ACTIVITY ▸ Copy every line of the records that includes the word "SONAR".

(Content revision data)
──────────────────────────────
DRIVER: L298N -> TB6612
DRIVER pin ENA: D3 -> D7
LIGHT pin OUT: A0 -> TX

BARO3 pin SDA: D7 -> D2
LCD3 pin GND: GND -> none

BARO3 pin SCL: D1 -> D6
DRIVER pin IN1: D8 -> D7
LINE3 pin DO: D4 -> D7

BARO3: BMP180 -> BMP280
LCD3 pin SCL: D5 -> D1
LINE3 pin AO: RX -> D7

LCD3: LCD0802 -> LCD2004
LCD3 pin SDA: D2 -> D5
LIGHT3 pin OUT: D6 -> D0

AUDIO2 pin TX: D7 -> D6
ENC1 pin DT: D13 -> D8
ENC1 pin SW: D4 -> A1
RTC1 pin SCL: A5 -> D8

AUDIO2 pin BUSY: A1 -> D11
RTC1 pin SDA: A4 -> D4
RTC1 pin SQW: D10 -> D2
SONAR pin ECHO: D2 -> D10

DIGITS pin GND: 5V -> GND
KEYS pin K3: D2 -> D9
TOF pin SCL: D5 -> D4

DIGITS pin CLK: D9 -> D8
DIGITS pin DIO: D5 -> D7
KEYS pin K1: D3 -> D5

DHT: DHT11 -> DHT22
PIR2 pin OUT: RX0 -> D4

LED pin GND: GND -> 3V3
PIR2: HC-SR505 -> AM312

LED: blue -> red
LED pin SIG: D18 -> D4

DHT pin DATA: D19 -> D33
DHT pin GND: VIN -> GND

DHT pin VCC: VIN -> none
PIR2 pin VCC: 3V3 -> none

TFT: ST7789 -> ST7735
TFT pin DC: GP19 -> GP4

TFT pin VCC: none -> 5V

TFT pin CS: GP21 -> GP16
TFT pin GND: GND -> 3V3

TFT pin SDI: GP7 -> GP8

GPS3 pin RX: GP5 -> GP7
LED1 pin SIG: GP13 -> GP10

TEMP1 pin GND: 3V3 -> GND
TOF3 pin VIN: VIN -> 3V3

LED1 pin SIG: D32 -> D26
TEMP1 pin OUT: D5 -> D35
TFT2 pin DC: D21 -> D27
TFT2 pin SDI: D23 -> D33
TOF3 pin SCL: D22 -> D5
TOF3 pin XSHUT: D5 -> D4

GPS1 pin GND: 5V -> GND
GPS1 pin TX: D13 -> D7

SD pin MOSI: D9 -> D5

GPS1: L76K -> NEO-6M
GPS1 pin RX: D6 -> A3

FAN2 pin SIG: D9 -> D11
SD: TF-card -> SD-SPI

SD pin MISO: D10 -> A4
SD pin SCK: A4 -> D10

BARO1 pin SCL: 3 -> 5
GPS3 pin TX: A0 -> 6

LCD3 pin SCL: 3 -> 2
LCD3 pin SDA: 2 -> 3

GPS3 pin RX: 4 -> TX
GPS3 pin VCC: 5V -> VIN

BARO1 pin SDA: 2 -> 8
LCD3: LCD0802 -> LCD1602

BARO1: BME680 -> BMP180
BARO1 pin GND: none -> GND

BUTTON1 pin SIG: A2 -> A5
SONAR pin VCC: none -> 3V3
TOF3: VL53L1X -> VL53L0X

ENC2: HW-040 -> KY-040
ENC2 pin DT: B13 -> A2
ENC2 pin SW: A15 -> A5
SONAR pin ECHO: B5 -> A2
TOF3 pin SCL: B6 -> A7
──────────────────────────────
TASK OUTPUT ▸
SONAR pin ECHO: D2 -> D10
SONAR pin VCC: none -> 3V3
SONAR pin ECHO: B5 -> A2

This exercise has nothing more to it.